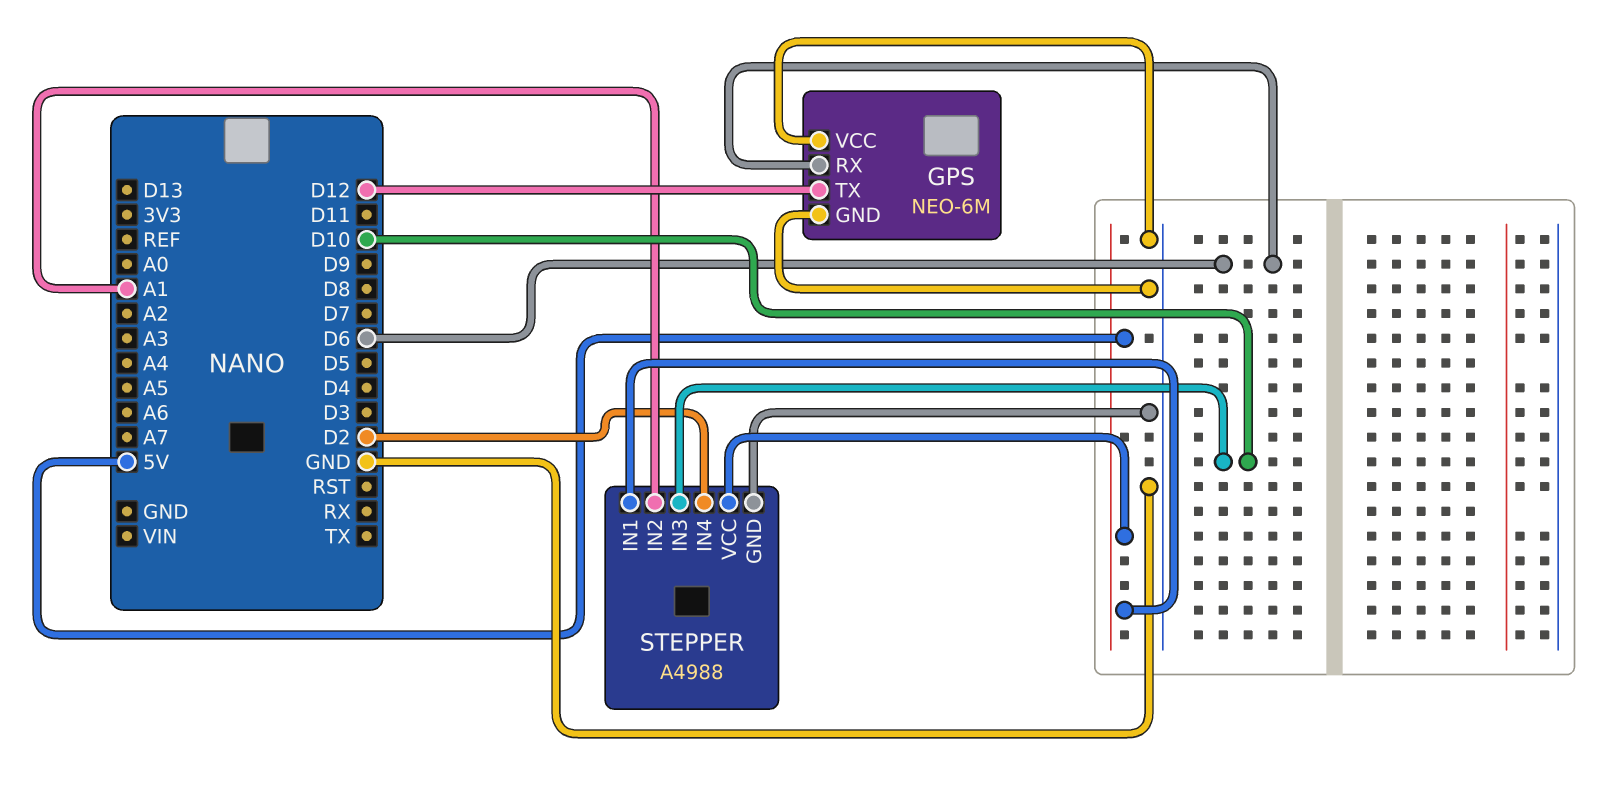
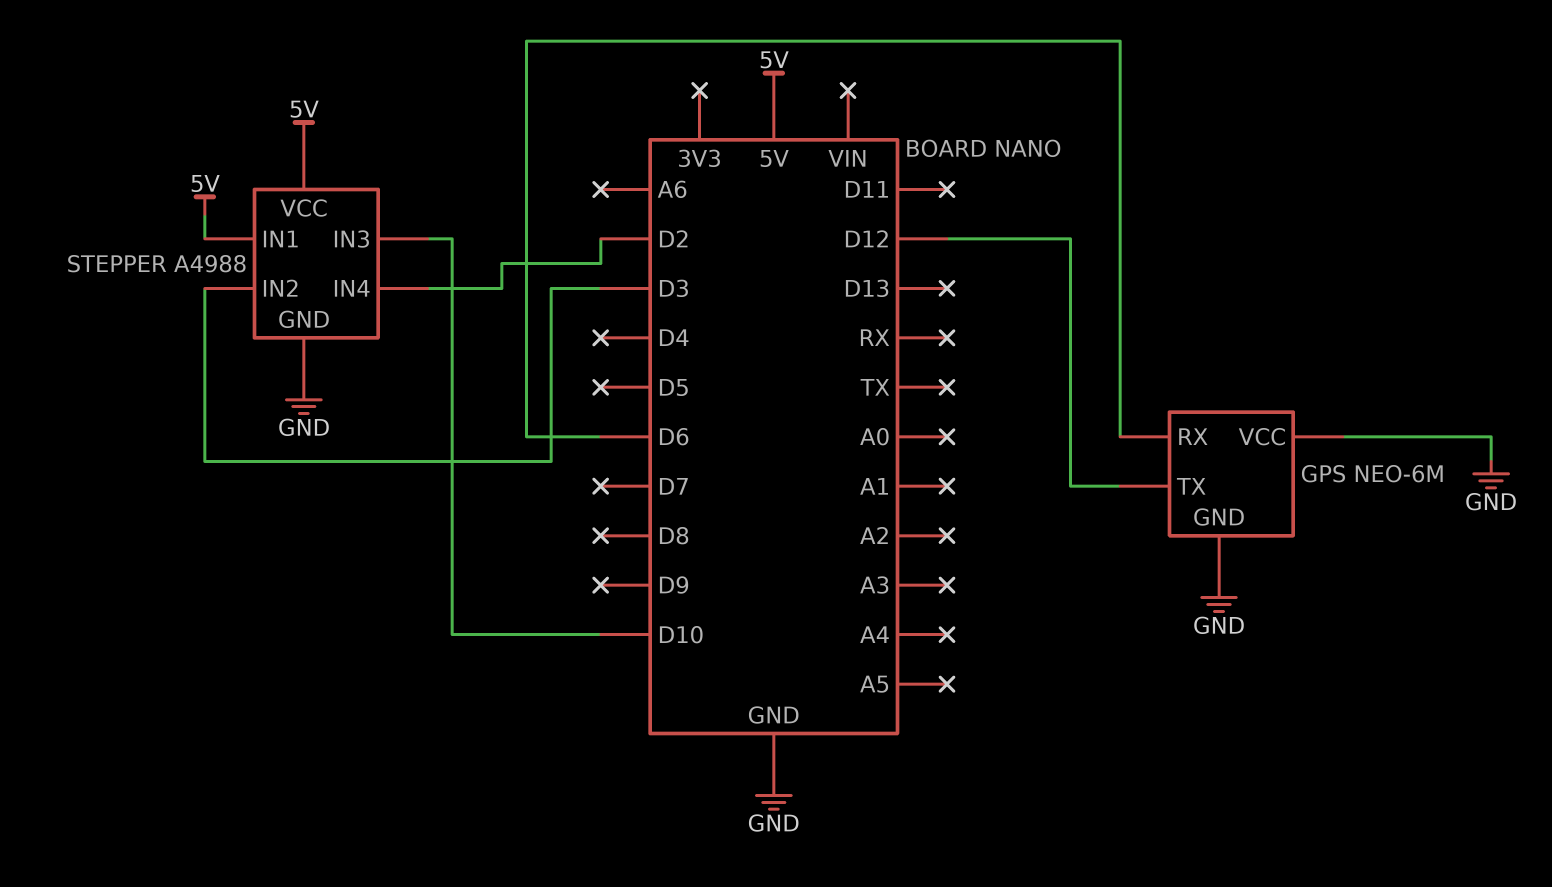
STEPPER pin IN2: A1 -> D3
* * *
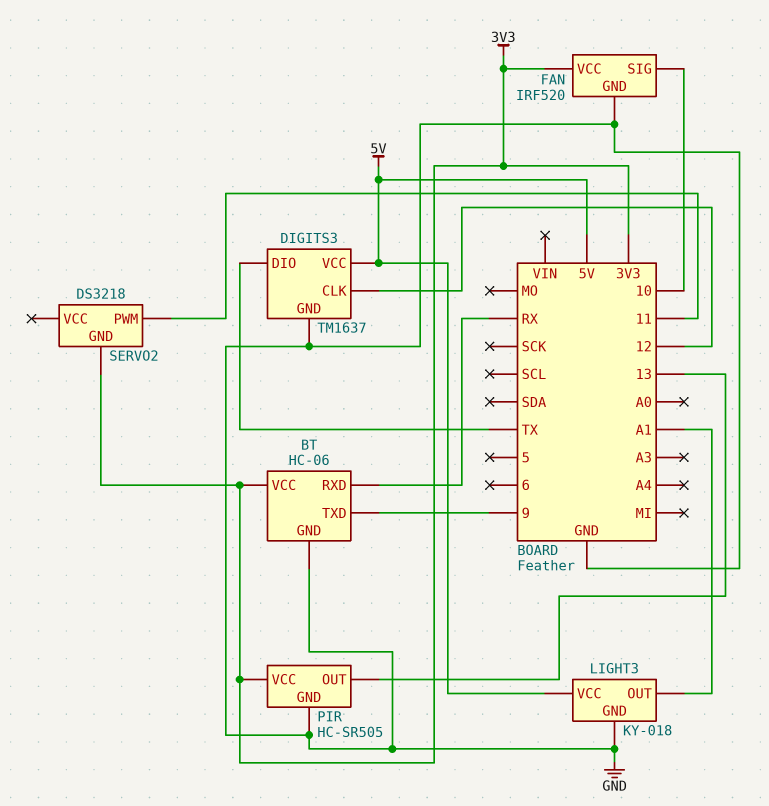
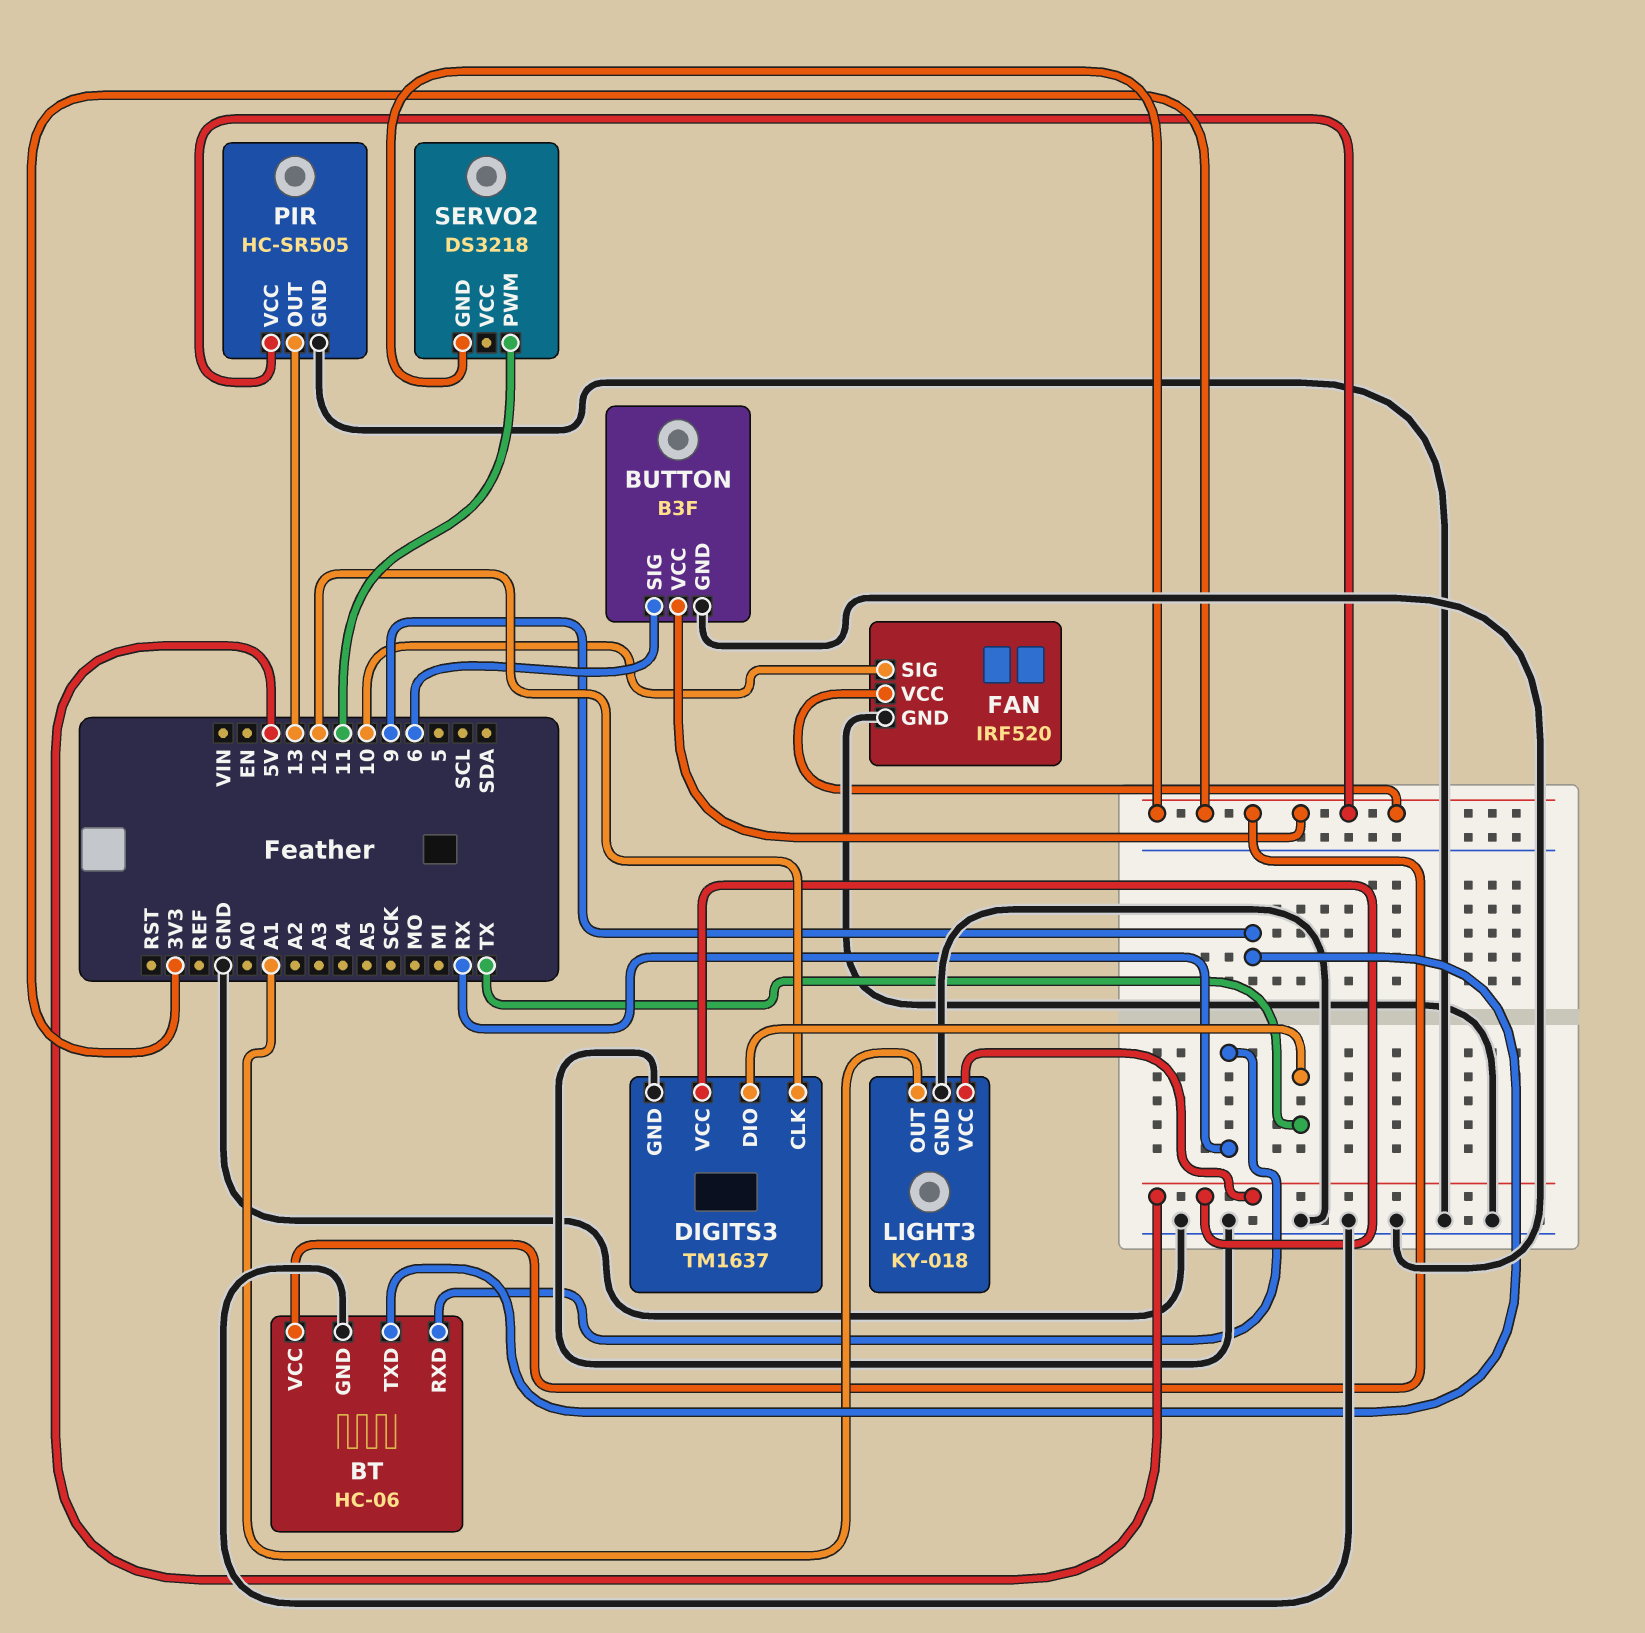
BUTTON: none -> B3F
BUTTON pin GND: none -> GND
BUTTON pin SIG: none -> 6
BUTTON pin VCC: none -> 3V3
...
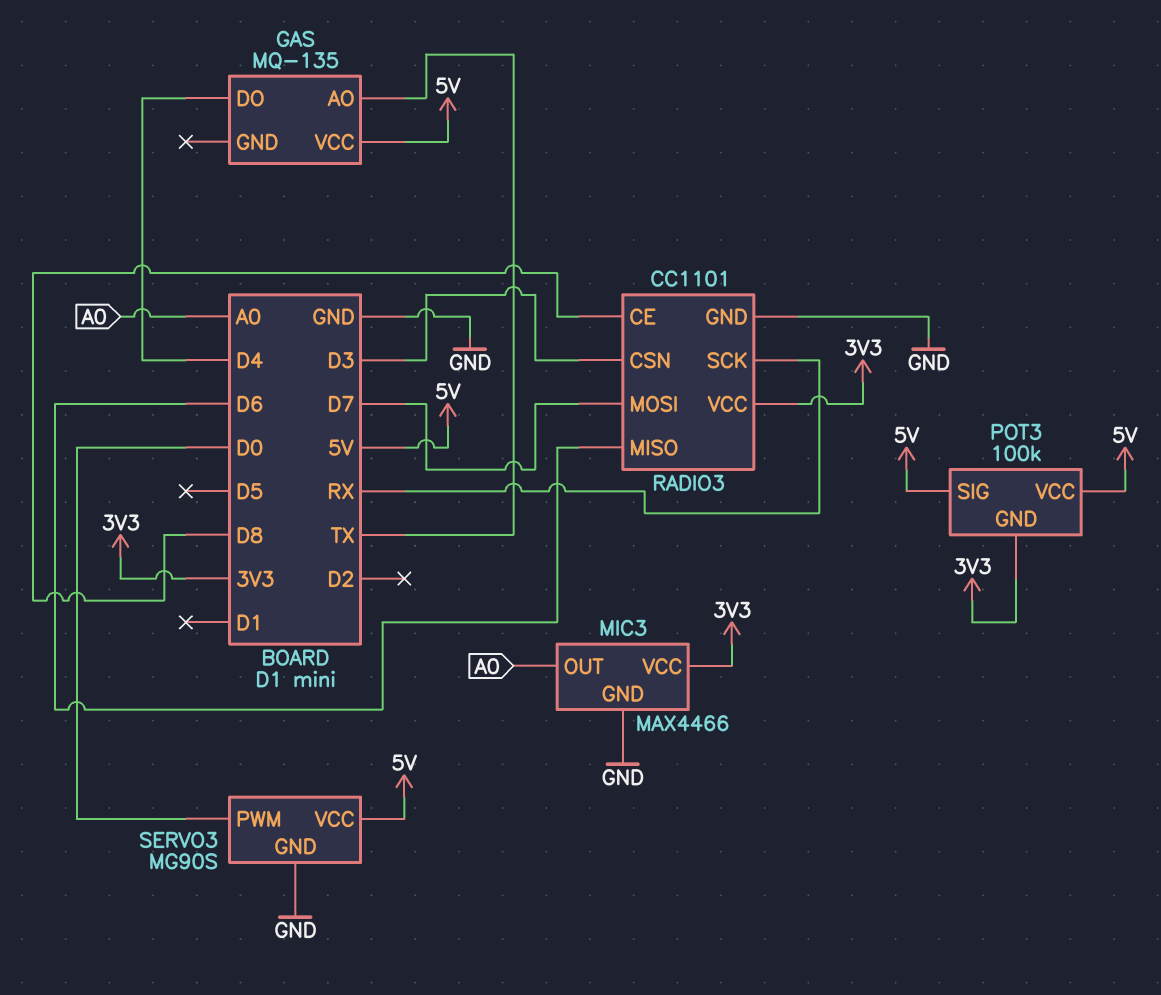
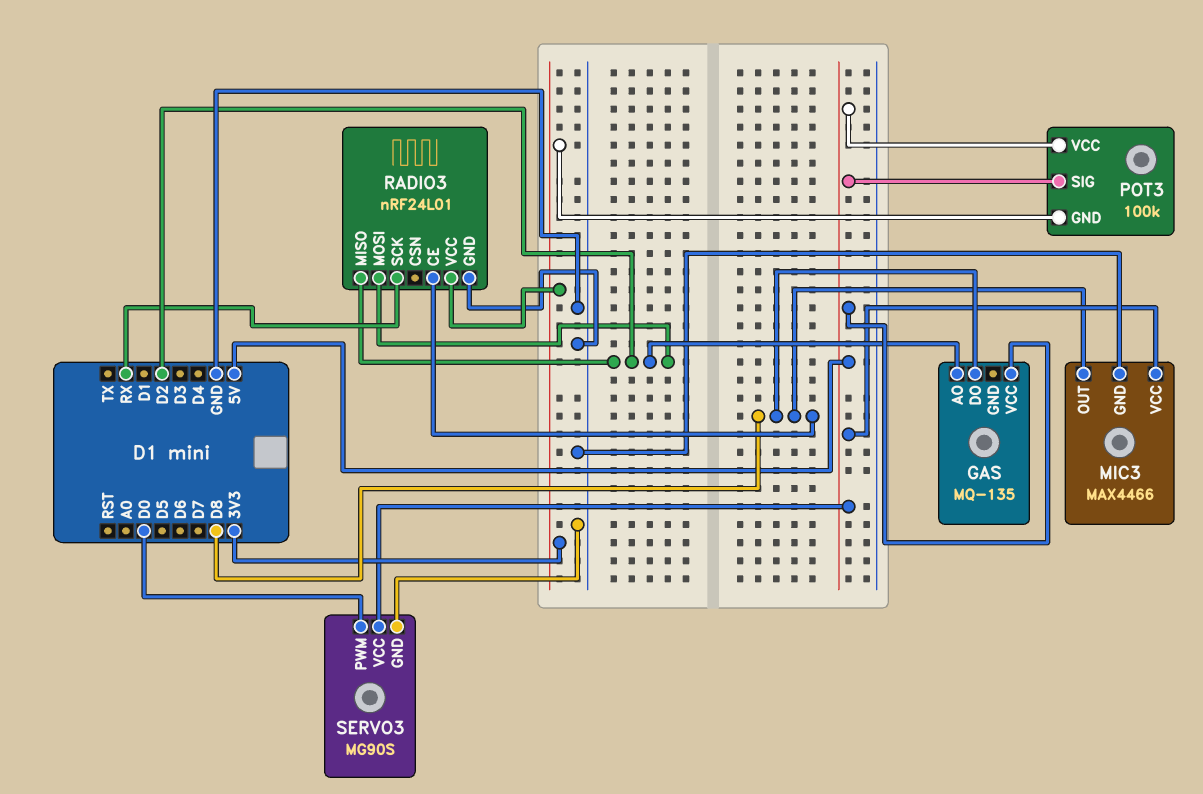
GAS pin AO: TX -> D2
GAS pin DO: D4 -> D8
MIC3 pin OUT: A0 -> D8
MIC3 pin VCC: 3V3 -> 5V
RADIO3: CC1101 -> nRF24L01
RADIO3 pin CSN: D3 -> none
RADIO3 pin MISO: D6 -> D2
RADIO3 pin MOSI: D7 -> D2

• _TASK REQUIREMENTS_
Scan the entries above for the string "BUTTON" and copy each line that contains it.

• _TASK ANSWER_
BUTTON: none -> B3F
BUTTON pin GND: none -> GND
BUTTON pin SIG: none -> 6
BUTTON pin VCC: none -> 3V3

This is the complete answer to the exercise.